Write out again only the lines running from the one that contains "Subject: 'stroma'." to the end of the records below, including both the first and the last.

## START DATA FOR PROCESSING

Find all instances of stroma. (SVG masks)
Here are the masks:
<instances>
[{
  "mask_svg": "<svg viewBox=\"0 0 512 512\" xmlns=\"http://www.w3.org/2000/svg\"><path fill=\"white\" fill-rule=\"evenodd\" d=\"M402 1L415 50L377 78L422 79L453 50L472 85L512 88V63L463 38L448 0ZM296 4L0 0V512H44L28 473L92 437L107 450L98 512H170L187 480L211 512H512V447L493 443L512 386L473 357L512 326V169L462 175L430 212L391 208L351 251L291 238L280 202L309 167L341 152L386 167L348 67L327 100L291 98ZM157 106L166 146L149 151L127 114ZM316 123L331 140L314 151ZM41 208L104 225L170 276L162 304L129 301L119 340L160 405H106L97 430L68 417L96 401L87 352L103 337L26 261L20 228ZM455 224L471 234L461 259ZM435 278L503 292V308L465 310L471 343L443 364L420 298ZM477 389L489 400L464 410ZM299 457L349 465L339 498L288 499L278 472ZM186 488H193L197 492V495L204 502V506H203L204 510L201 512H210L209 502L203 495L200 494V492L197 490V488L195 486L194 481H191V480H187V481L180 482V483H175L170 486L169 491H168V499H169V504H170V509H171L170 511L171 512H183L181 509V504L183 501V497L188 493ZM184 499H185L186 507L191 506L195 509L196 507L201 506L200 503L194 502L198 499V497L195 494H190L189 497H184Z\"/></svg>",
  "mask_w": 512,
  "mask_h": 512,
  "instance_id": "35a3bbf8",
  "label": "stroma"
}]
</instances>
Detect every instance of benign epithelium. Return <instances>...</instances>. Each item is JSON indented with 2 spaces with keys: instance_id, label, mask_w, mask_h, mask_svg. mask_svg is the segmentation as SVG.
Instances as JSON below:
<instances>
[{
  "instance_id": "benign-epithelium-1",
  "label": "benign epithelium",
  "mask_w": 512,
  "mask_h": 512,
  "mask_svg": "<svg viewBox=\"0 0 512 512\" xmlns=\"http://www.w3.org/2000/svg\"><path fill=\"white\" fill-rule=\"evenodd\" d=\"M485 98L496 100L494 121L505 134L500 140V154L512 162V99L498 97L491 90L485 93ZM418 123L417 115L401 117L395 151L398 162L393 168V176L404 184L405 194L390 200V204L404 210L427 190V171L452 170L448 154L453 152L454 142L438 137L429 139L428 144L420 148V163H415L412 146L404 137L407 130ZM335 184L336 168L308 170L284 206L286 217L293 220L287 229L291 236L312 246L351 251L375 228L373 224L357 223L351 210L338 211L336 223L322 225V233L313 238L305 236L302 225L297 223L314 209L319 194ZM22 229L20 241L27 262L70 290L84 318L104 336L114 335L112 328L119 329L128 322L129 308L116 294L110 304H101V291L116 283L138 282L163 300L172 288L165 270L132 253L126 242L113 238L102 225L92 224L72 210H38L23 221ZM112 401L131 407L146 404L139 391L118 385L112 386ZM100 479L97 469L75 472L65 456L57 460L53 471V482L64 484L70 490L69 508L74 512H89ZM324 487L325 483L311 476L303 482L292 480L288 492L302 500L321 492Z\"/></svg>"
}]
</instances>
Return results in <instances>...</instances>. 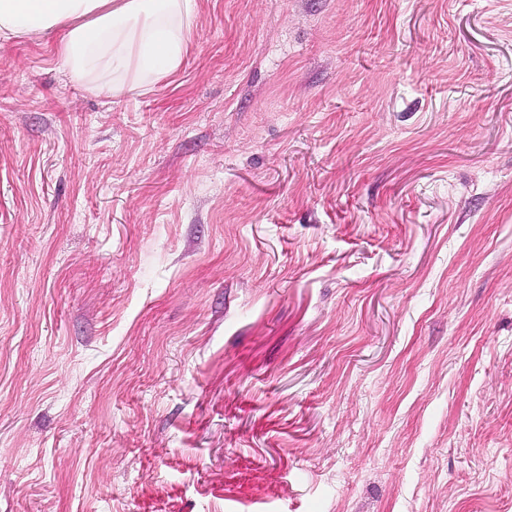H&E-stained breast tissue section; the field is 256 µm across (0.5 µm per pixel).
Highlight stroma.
Instances as JSON below:
<instances>
[{"label":"stroma","mask_w":512,"mask_h":512,"mask_svg":"<svg viewBox=\"0 0 512 512\" xmlns=\"http://www.w3.org/2000/svg\"><path fill=\"white\" fill-rule=\"evenodd\" d=\"M0 38V512H512V0H197L178 71Z\"/></svg>","instance_id":"35a3bbf8"}]
</instances>
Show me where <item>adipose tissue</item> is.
<instances>
[{"label": "adipose tissue", "mask_w": 512, "mask_h": 512, "mask_svg": "<svg viewBox=\"0 0 512 512\" xmlns=\"http://www.w3.org/2000/svg\"><path fill=\"white\" fill-rule=\"evenodd\" d=\"M197 0H0V35L65 33L58 55L70 75L91 81L93 64L116 66L124 81L113 93L143 77L161 78L181 66Z\"/></svg>", "instance_id": "1"}]
</instances>
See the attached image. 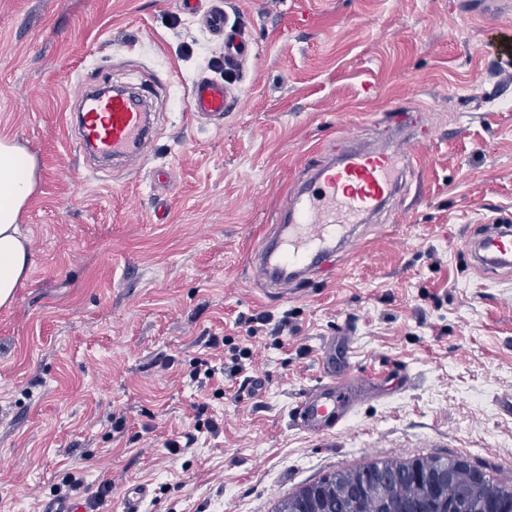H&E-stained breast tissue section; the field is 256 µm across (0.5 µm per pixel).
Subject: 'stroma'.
Returning a JSON list of instances; mask_svg holds the SVG:
<instances>
[{"mask_svg": "<svg viewBox=\"0 0 512 512\" xmlns=\"http://www.w3.org/2000/svg\"><path fill=\"white\" fill-rule=\"evenodd\" d=\"M222 2L250 58L226 60L179 0H0V138L37 160L20 218L34 265L0 308V512H60L69 470L91 492L111 483L99 512H122L135 484L145 512H274L330 473L418 456L512 479V273L484 272L464 243L512 219V0L486 18L467 0ZM201 77L236 100L223 127L188 116ZM126 83L152 106V154L99 169L76 146L78 91ZM401 136L416 161L358 254L265 295L248 262L287 190ZM260 312L296 333L247 337L240 317ZM349 323L353 374L381 386L342 431L305 433L292 409ZM233 346L254 351L255 396L222 374L190 382ZM200 409L219 432L169 454Z\"/></svg>", "mask_w": 512, "mask_h": 512, "instance_id": "1", "label": "stroma"}]
</instances>
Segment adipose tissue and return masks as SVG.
I'll return each mask as SVG.
<instances>
[{
  "label": "adipose tissue",
  "instance_id": "obj_1",
  "mask_svg": "<svg viewBox=\"0 0 512 512\" xmlns=\"http://www.w3.org/2000/svg\"><path fill=\"white\" fill-rule=\"evenodd\" d=\"M36 159L24 148L0 139V307L10 305L15 290L34 264L19 217L34 191Z\"/></svg>",
  "mask_w": 512,
  "mask_h": 512
}]
</instances>
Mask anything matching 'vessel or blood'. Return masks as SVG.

## END DATA FOR PROCESSING

FINAL ANSWER
Subject: 'stroma'.
Returning a JSON list of instances; mask_svg holds the SVG:
<instances>
[{"mask_svg": "<svg viewBox=\"0 0 512 512\" xmlns=\"http://www.w3.org/2000/svg\"><path fill=\"white\" fill-rule=\"evenodd\" d=\"M222 2L250 58L226 60L179 0H0V138L37 160L20 218L34 265L0 308V512H60L69 470L91 492L111 483L99 512H122L135 484L145 512H274L330 473L418 456L512 479V273L484 272L464 243L512 219V0L486 18L467 0ZM201 77L236 100L223 127L188 116ZM126 83L152 106V154L99 169L76 146L78 91ZM401 136L416 161L358 254L265 295L248 262L287 190ZM260 312L296 333L247 337L240 317ZM349 323L353 374L381 386L342 431L305 433L292 409ZM233 346L254 351L255 396L222 374L190 382ZM200 409L219 432L169 454Z\"/></svg>", "mask_w": 512, "mask_h": 512, "instance_id": "1", "label": "stroma"}]
</instances>
Segment adipose tissue and return masks as SVG.
I'll return each mask as SVG.
<instances>
[{
  "label": "adipose tissue",
  "instance_id": "obj_1",
  "mask_svg": "<svg viewBox=\"0 0 512 512\" xmlns=\"http://www.w3.org/2000/svg\"><path fill=\"white\" fill-rule=\"evenodd\" d=\"M36 159L24 148L0 139V307L10 305L15 290L34 264L19 217L34 191Z\"/></svg>",
  "mask_w": 512,
  "mask_h": 512
}]
</instances>
Mask anything matching 'vessel or blood'. Return masks as SVG.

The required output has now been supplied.